Lift out all lines below that contain "brick".

### Records to process
================

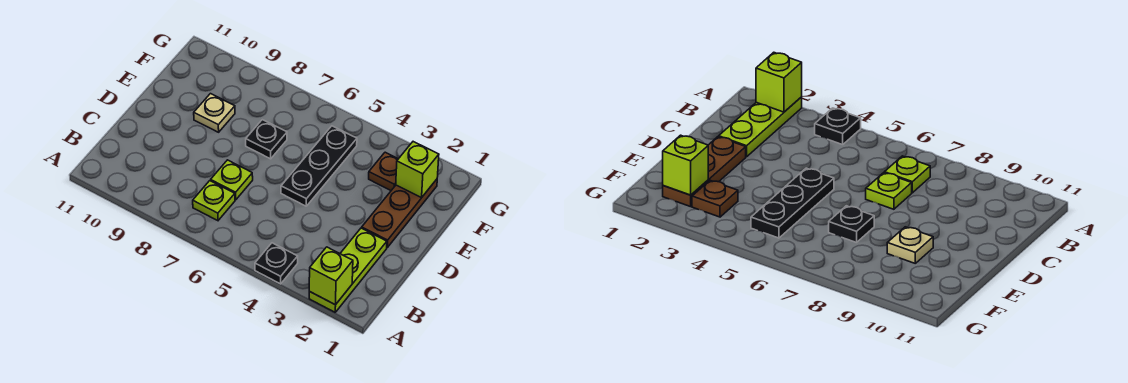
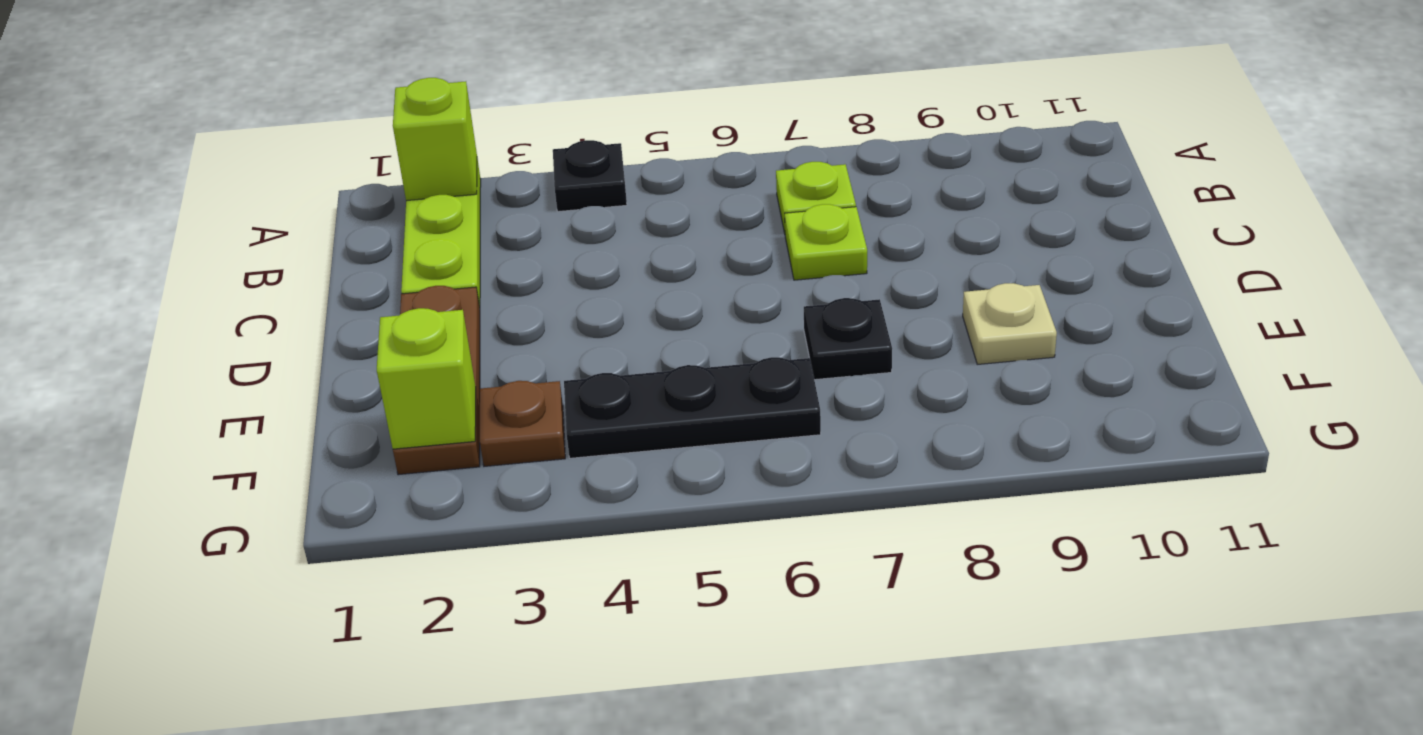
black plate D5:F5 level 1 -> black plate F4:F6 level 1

================

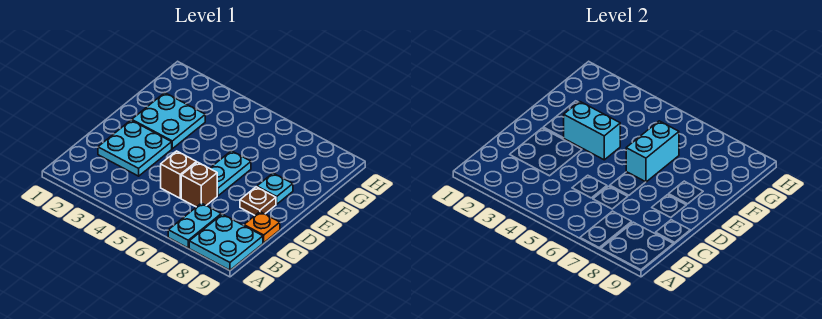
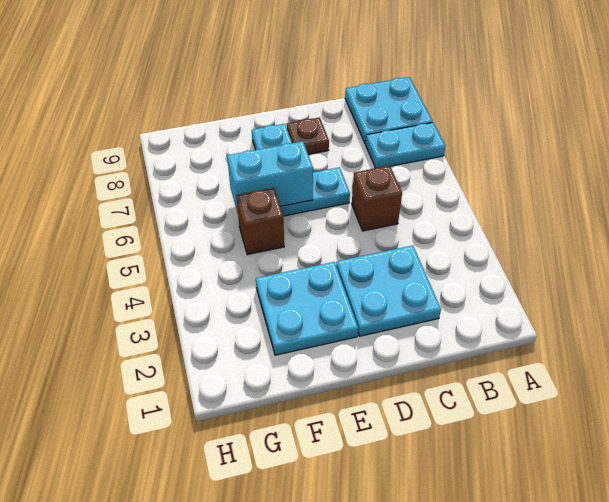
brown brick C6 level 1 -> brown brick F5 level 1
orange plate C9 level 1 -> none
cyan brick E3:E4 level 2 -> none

================

### Written response
brown brick C6 level 1 -> brown brick F5 level 1
cyan brick E3:E4 level 2 -> none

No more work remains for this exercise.